• **YOUR OBJECTIVE**:
Starting at the line that contains "yellow banana: 5 -> 6" and ending at the line that contains "turquoise lamp: 6 -> 4", the lines below are to be given again exactly, with nothing added.

**** PROVIDED DATA ****

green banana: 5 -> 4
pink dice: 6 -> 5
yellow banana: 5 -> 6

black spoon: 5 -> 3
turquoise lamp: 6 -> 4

****
**** PROVIDED DATA ****

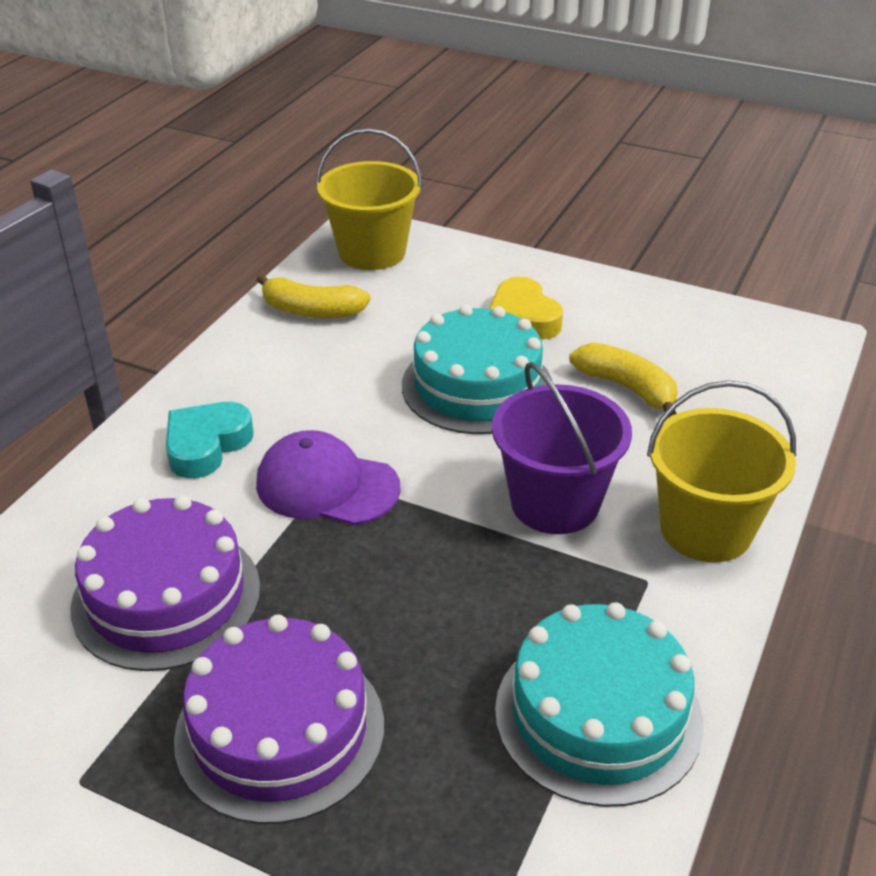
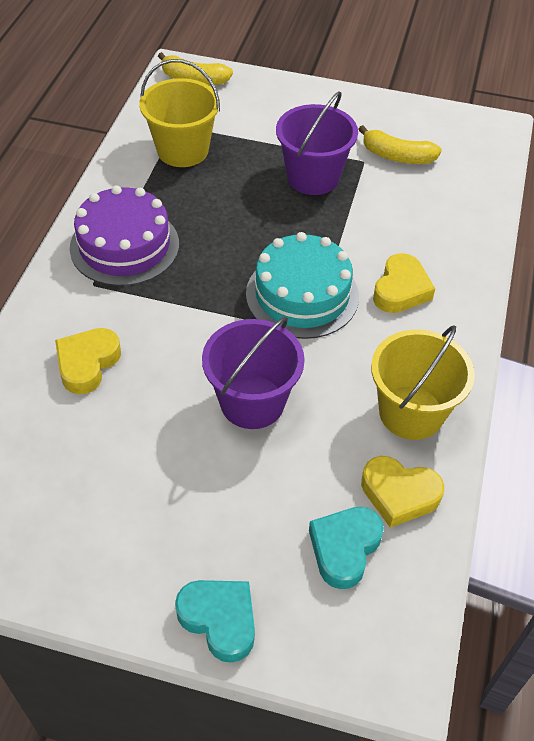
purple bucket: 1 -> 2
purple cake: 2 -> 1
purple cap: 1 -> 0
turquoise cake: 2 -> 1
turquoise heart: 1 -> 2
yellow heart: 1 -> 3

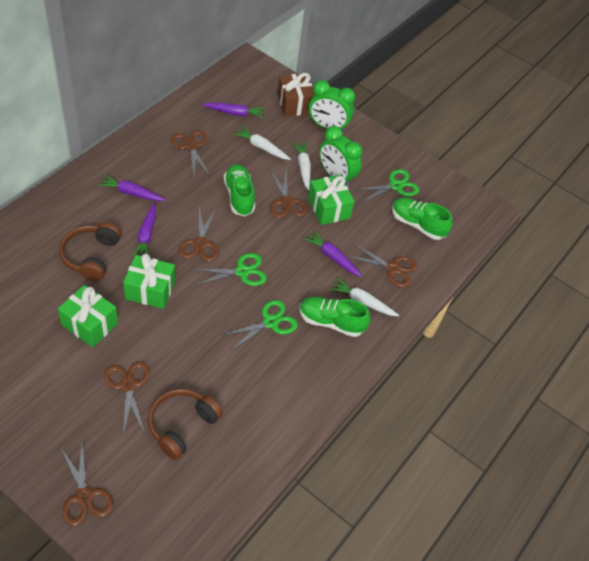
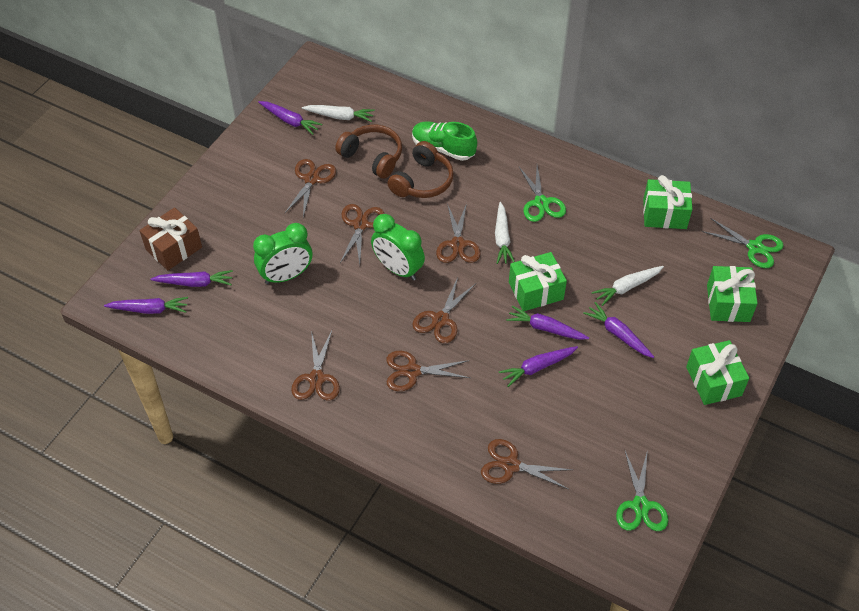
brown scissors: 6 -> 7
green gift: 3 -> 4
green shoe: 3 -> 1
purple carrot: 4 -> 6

****

• **EXERCISE ANSWER**:
yellow banana: 5 -> 6

black spoon: 5 -> 3
turquoise lamp: 6 -> 4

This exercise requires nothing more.